**Goal of the exercise**. Output range, inclusive: from the line containing "D5: zener 12V" to the line containing "R1: 510 (J4/1, MODE) -> 510 (MODE, SIG)". Restate those lines from the data below word for word and only those.

**Supplied material**.

'''

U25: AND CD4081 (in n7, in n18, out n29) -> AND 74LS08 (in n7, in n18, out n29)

'''
'''

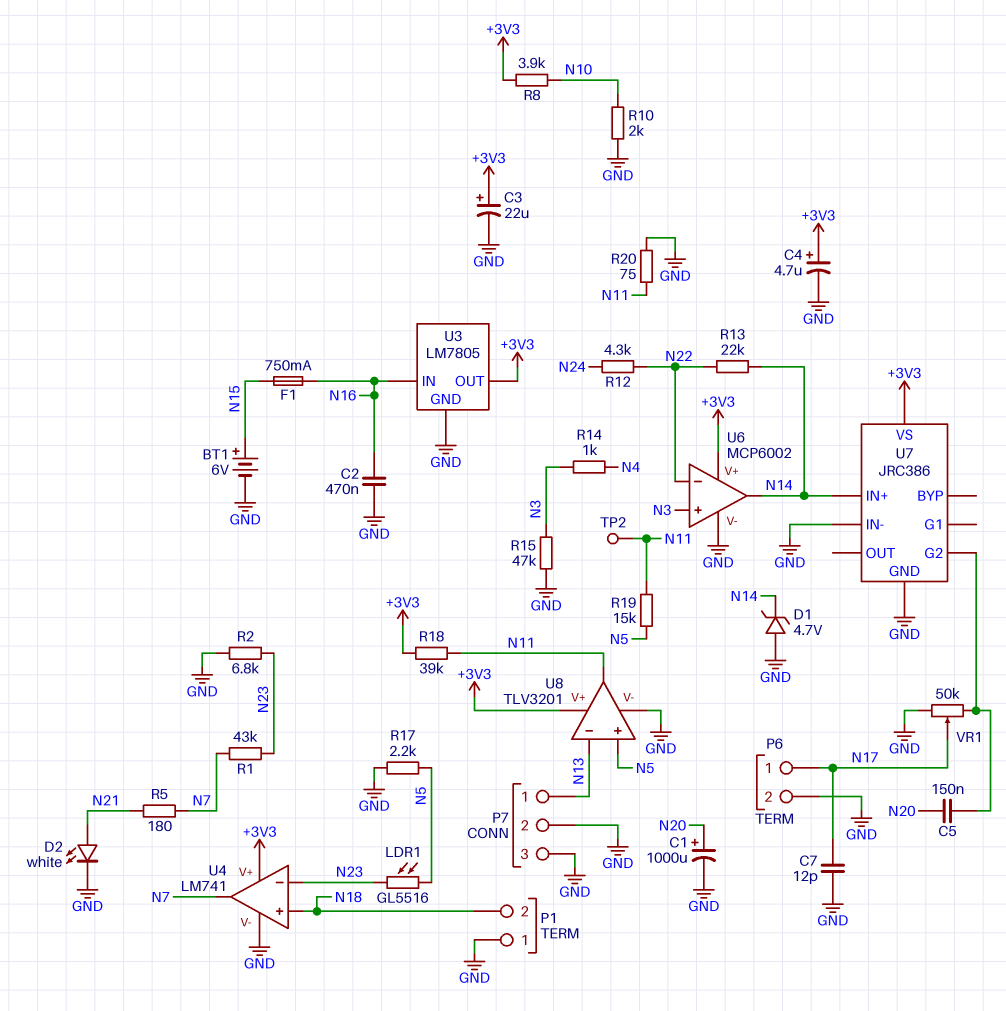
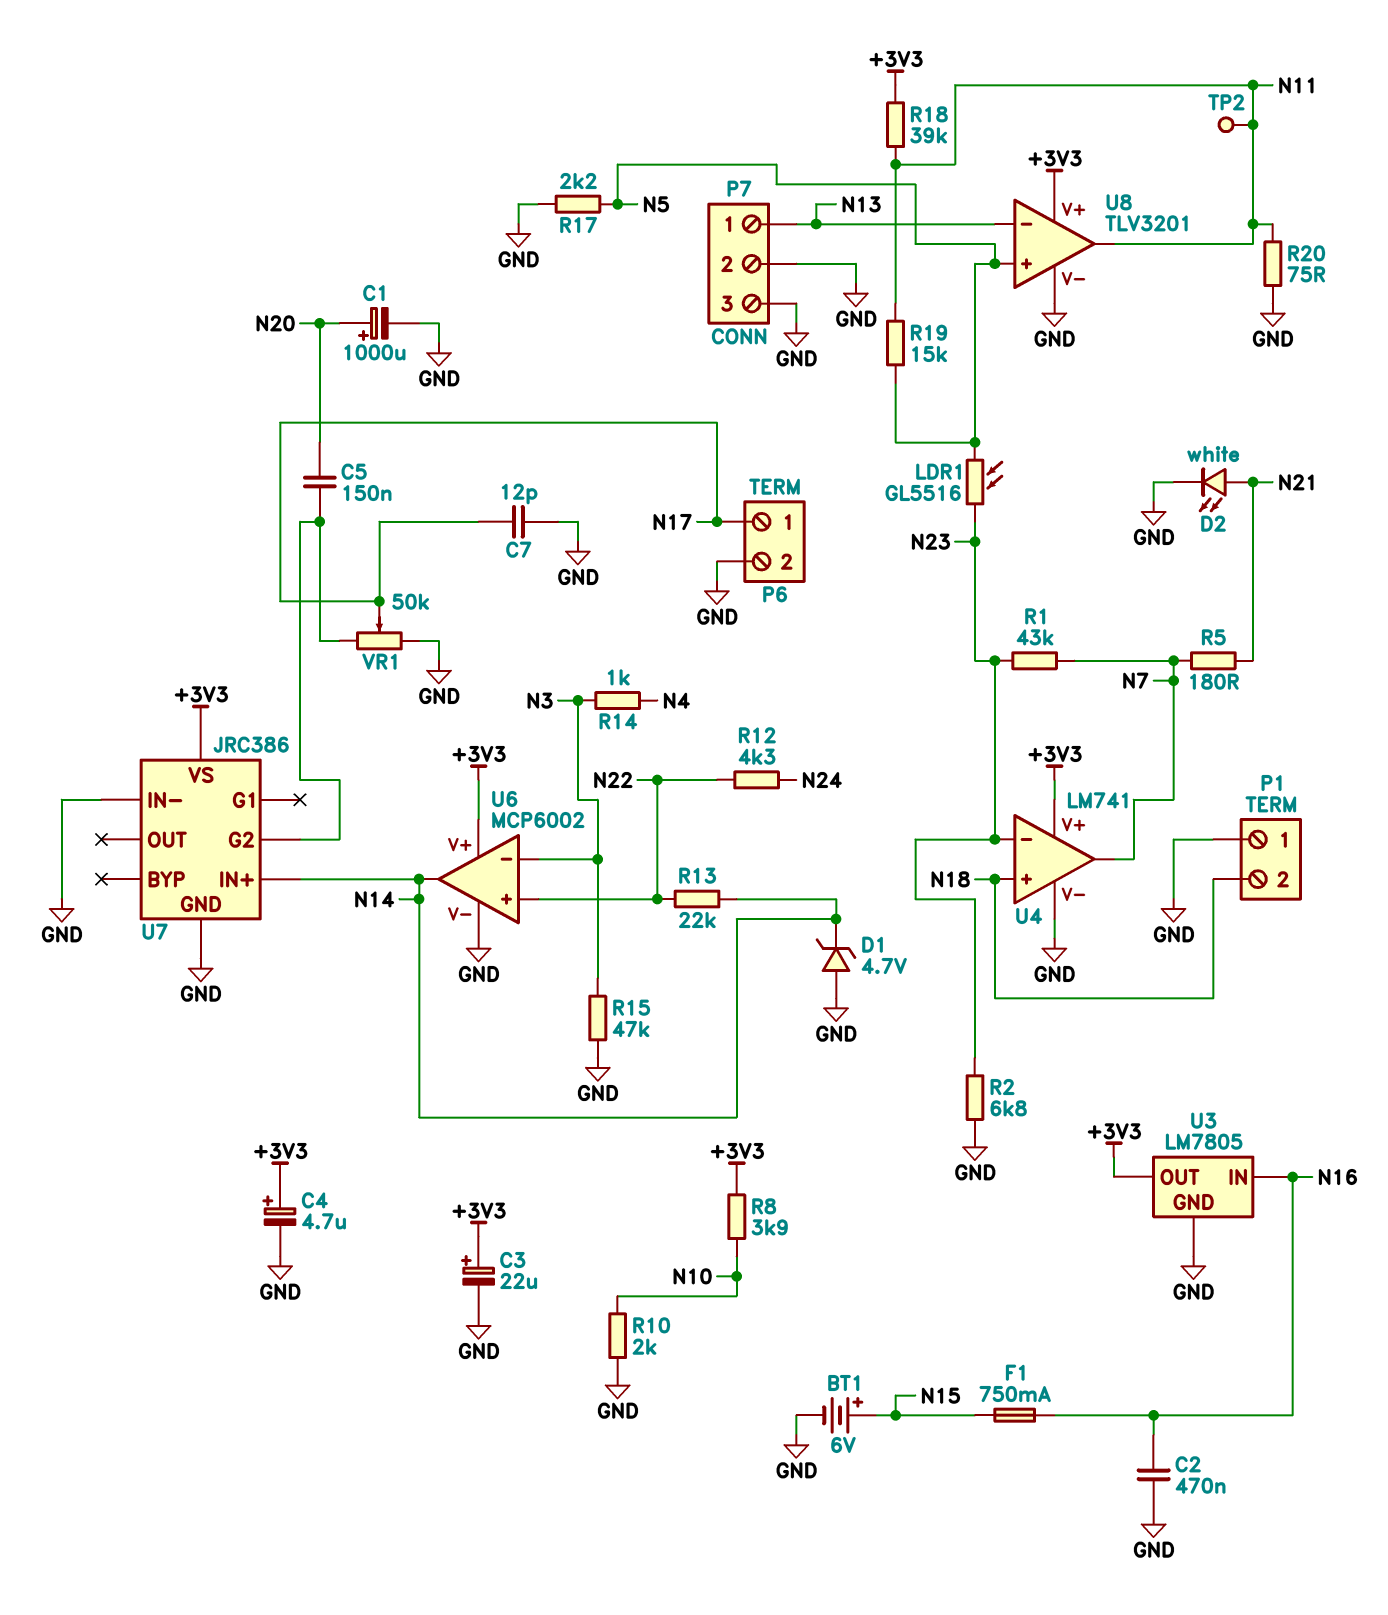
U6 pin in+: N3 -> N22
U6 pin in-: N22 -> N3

'''
'''

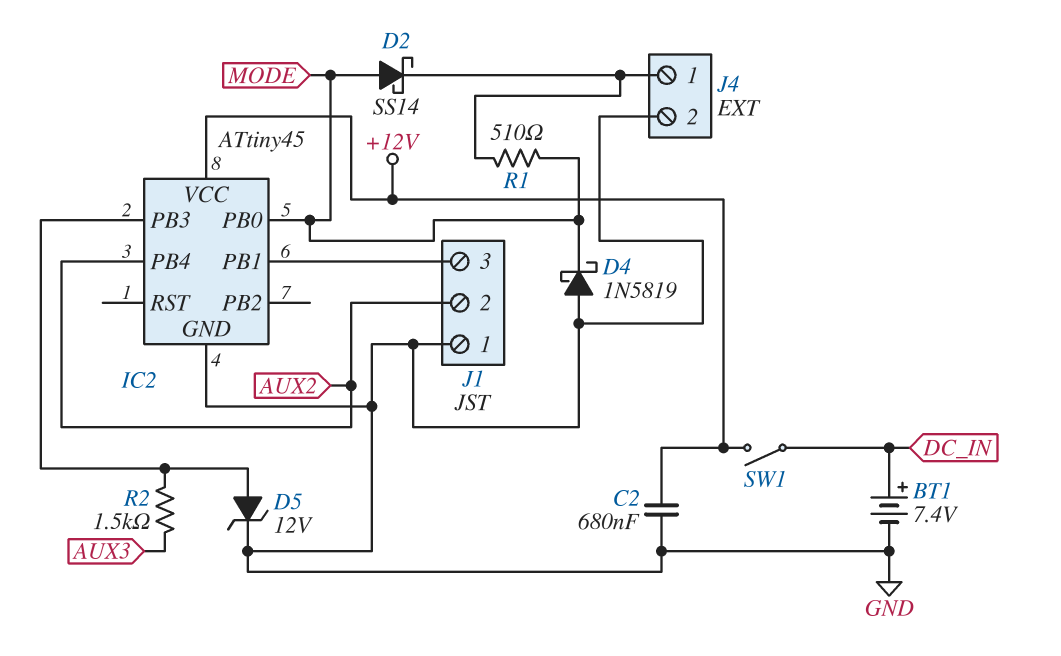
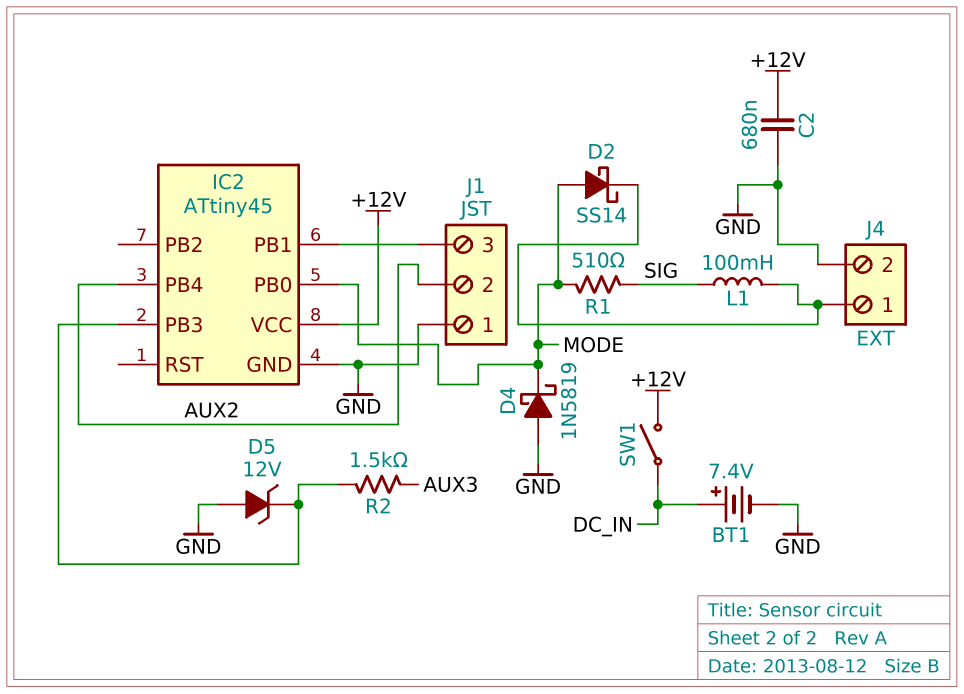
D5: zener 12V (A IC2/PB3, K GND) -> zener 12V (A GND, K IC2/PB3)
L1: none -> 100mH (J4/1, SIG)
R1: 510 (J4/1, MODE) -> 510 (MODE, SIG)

'''

**Written solution**.
D5: zener 12V (A IC2/PB3, K GND) -> zener 12V (A GND, K IC2/PB3)
L1: none -> 100mH (J4/1, SIG)
R1: 510 (J4/1, MODE) -> 510 (MODE, SIG)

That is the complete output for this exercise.